▶ **EXERCISE INSTRUCTIONS**
Your task is to transcribe the entries below exactly, from their first line down to the line containing "The piramida (niebieski)", and to stop there.

▶ **ENTRIES PROVIDED**
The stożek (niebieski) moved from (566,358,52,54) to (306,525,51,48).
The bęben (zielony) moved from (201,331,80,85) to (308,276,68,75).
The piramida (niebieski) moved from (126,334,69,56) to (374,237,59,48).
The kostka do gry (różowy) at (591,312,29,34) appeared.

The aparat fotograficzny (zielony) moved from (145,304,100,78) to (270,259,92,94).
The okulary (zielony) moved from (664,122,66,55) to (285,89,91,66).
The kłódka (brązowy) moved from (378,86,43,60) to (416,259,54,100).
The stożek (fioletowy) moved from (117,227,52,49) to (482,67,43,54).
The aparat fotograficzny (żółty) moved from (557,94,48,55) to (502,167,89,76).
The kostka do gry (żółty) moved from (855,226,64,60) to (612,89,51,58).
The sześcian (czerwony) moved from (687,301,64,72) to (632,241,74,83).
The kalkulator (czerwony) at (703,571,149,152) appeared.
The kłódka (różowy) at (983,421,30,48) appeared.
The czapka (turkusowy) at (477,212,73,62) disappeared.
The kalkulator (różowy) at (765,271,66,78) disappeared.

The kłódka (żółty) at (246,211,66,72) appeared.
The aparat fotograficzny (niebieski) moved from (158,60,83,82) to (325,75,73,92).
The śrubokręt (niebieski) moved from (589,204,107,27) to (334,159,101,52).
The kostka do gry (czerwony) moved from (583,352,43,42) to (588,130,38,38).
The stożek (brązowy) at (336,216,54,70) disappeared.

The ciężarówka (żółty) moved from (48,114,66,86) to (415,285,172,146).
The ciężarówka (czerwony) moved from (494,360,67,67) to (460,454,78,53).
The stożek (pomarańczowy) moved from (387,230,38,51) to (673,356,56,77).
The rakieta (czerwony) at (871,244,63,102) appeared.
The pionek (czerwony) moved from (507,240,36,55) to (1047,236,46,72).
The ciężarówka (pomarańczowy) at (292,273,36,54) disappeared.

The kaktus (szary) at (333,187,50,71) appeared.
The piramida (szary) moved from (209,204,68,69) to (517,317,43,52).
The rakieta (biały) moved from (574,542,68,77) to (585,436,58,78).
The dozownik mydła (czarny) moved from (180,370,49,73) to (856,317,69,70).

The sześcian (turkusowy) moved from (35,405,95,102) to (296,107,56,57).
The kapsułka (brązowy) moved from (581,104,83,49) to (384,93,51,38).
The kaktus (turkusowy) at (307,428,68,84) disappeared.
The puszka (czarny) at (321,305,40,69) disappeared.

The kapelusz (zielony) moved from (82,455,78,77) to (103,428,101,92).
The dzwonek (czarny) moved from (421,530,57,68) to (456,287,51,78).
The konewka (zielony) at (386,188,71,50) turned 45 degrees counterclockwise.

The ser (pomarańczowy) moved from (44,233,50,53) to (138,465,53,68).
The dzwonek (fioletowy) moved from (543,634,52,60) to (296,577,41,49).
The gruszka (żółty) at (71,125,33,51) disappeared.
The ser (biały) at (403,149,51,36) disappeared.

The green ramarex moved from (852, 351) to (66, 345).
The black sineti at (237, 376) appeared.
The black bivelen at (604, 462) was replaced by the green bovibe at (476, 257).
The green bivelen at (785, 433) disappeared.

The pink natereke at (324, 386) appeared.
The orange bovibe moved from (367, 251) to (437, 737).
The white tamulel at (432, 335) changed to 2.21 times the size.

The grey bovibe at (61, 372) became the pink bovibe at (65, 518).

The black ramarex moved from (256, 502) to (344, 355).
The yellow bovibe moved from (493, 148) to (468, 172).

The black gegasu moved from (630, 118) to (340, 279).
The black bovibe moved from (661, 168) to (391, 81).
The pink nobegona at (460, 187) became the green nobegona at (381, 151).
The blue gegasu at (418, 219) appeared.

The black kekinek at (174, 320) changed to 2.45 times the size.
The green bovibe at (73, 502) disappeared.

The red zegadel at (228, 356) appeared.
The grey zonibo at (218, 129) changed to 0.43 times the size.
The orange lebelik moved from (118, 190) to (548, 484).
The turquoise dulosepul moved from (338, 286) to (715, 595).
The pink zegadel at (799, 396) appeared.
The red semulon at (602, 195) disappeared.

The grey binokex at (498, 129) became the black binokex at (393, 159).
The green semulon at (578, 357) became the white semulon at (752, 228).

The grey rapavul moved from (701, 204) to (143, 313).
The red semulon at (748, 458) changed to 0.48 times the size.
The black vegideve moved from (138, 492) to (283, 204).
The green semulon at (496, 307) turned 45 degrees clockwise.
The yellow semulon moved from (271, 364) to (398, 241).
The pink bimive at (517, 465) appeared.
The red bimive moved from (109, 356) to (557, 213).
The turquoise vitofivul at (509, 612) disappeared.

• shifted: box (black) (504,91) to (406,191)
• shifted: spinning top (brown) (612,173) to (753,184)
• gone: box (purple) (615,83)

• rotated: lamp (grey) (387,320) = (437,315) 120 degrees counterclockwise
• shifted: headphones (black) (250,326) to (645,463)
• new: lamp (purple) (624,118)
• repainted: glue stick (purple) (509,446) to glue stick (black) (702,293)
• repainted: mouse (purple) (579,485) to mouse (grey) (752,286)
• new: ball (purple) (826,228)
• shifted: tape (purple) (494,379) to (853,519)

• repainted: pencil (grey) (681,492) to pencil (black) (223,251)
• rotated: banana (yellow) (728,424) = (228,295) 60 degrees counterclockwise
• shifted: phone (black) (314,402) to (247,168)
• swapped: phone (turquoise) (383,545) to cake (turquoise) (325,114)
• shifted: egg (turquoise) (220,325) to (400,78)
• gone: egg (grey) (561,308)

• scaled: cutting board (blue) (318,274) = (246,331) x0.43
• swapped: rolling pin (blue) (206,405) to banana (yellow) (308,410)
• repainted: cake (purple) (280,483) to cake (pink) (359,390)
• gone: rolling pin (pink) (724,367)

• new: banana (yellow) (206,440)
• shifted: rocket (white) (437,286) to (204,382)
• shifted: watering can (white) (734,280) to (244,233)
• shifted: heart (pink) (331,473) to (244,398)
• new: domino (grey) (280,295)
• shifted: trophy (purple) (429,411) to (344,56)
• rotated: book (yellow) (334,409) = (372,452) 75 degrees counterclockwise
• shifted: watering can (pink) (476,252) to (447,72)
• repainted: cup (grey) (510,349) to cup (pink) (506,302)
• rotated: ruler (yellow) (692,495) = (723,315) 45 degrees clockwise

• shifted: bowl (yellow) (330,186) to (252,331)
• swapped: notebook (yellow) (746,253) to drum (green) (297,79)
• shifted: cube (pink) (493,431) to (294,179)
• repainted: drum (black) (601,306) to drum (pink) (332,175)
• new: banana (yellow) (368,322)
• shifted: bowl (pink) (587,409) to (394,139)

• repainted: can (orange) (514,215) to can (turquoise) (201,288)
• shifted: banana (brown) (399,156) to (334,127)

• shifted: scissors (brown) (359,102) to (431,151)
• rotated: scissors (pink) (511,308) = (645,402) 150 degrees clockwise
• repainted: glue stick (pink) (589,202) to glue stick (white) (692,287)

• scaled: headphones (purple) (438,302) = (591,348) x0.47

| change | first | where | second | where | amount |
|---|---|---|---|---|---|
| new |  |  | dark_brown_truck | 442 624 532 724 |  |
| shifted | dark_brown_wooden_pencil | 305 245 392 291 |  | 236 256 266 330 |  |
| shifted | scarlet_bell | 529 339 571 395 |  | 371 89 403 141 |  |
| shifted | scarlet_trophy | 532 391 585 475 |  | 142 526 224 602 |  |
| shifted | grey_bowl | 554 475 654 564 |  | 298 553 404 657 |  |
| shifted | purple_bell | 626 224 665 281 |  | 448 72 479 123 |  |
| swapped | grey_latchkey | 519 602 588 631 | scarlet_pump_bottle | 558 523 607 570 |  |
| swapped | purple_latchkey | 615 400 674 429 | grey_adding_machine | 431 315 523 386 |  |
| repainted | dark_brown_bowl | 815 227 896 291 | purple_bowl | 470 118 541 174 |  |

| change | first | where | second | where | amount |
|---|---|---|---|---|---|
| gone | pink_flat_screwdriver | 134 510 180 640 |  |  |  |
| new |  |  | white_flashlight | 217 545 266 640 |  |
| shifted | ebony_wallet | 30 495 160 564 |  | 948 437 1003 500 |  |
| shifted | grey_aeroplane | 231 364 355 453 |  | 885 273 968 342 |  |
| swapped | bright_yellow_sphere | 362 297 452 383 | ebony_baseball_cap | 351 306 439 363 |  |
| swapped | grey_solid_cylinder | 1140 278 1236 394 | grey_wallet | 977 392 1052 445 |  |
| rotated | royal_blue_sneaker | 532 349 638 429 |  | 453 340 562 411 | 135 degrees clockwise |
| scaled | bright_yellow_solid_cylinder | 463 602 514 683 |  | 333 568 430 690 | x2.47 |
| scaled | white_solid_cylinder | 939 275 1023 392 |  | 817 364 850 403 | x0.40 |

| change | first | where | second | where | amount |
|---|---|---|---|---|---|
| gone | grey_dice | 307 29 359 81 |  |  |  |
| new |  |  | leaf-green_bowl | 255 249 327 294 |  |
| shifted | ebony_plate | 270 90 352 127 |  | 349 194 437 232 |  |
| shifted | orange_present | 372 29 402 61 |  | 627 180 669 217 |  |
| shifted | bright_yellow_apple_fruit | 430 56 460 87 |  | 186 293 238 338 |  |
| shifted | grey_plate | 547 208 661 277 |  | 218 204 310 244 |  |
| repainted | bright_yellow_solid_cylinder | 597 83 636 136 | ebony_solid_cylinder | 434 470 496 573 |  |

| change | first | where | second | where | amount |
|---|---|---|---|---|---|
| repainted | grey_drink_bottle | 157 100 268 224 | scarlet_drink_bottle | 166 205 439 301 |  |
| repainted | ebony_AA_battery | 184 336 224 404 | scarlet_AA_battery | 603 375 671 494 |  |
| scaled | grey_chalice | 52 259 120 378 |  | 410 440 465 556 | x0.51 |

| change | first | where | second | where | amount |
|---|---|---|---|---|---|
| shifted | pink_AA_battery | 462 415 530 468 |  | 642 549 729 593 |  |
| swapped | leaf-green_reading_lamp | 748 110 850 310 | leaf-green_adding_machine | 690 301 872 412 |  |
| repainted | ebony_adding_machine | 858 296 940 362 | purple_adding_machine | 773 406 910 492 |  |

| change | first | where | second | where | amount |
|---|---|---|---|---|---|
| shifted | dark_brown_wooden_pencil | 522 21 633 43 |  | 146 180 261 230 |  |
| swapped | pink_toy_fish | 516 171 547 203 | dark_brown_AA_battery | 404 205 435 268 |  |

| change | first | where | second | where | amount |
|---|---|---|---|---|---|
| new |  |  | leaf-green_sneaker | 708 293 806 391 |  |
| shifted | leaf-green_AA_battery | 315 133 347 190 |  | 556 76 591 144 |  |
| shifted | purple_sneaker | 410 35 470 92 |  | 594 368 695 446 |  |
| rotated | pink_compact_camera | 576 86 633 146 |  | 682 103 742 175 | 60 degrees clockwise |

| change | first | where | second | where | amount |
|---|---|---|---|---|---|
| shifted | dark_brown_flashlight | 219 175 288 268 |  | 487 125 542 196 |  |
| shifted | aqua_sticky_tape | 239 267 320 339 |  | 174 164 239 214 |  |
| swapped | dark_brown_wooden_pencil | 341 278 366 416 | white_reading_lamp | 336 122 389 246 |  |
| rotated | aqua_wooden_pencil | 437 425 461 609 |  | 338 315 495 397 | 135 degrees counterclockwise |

▶ **ANSWER TO THIS TASK**
The stożek (niebieski) moved from (566,358,52,54) to (306,525,51,48).
The bęben (zielony) moved from (201,331,80,85) to (308,276,68,75).
The piramida (niebieski) moved from (126,334,69,56) to (374,237,59,48).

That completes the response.